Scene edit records
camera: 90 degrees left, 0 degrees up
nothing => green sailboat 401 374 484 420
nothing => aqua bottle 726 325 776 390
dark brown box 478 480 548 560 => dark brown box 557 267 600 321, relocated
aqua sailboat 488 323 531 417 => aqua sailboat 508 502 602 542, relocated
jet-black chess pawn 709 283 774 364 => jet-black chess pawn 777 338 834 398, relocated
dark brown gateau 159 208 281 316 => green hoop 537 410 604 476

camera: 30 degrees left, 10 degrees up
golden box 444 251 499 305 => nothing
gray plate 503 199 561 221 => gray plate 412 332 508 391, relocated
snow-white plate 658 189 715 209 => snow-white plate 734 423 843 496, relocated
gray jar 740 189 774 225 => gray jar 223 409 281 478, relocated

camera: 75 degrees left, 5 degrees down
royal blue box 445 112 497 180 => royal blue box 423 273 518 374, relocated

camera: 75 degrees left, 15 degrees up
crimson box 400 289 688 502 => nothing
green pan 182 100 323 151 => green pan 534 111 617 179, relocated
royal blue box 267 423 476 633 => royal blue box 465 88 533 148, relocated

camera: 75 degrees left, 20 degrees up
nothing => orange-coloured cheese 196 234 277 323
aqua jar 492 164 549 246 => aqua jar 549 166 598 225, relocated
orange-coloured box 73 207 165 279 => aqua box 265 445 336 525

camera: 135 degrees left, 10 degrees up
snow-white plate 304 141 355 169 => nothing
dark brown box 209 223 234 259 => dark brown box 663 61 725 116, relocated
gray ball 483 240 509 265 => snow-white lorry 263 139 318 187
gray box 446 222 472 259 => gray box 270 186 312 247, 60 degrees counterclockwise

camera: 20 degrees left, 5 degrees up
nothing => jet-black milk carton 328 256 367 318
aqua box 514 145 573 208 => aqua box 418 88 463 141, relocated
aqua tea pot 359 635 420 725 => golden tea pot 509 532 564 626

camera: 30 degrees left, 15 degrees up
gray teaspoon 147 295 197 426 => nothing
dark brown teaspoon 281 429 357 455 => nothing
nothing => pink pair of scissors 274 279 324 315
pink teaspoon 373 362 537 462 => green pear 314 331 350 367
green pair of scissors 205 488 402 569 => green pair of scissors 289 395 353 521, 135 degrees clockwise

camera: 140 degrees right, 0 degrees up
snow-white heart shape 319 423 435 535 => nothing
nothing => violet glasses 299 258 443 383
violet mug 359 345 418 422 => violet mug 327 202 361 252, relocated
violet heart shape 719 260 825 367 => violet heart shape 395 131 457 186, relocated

Problem
Please set down each line of the records exactly as given.

Response below
camera: 90 degrees left, 0 degrees up
nothing => green sailboat 401 374 484 420
nothing => aqua bottle 726 325 776 390
dark brown box 478 480 548 560 => dark brown box 557 267 600 321, relocated
aqua sailboat 488 323 531 417 => aqua sailboat 508 502 602 542, relocated
jet-black chess pawn 709 283 774 364 => jet-black chess pawn 777 338 834 398, relocated
dark brown gateau 159 208 281 316 => green hoop 537 410 604 476

camera: 30 degrees left, 10 degrees up
golden box 444 251 499 305 => nothing
gray plate 503 199 561 221 => gray plate 412 332 508 391, relocated
snow-white plate 658 189 715 209 => snow-white plate 734 423 843 496, relocated
gray jar 740 189 774 225 => gray jar 223 409 281 478, relocated

camera: 75 degrees left, 5 degrees down
royal blue box 445 112 497 180 => royal blue box 423 273 518 374, relocated

camera: 75 degrees left, 15 degrees up
crimson box 400 289 688 502 => nothing
green pan 182 100 323 151 => green pan 534 111 617 179, relocated
royal blue box 267 423 476 633 => royal blue box 465 88 533 148, relocated

camera: 75 degrees left, 20 degrees up
nothing => orange-coloured cheese 196 234 277 323
aqua jar 492 164 549 246 => aqua jar 549 166 598 225, relocated
orange-coloured box 73 207 165 279 => aqua box 265 445 336 525

camera: 135 degrees left, 10 degrees up
snow-white plate 304 141 355 169 => nothing
dark brown box 209 223 234 259 => dark brown box 663 61 725 116, relocated
gray ball 483 240 509 265 => snow-white lorry 263 139 318 187
gray box 446 222 472 259 => gray box 270 186 312 247, 60 degrees counterclockwise

camera: 20 degrees left, 5 degrees up
nothing => jet-black milk carton 328 256 367 318
aqua box 514 145 573 208 => aqua box 418 88 463 141, relocated
aqua tea pot 359 635 420 725 => golden tea pot 509 532 564 626

camera: 30 degrees left, 15 degrees up
gray teaspoon 147 295 197 426 => nothing
dark brown teaspoon 281 429 357 455 => nothing
nothing => pink pair of scissors 274 279 324 315
pink teaspoon 373 362 537 462 => green pear 314 331 350 367
green pair of scissors 205 488 402 569 => green pair of scissors 289 395 353 521, 135 degrees clockwise

camera: 140 degrees right, 0 degrees up
snow-white heart shape 319 423 435 535 => nothing
nothing => violet glasses 299 258 443 383
violet mug 359 345 418 422 => violet mug 327 202 361 252, relocated
violet heart shape 719 260 825 367 => violet heart shape 395 131 457 186, relocated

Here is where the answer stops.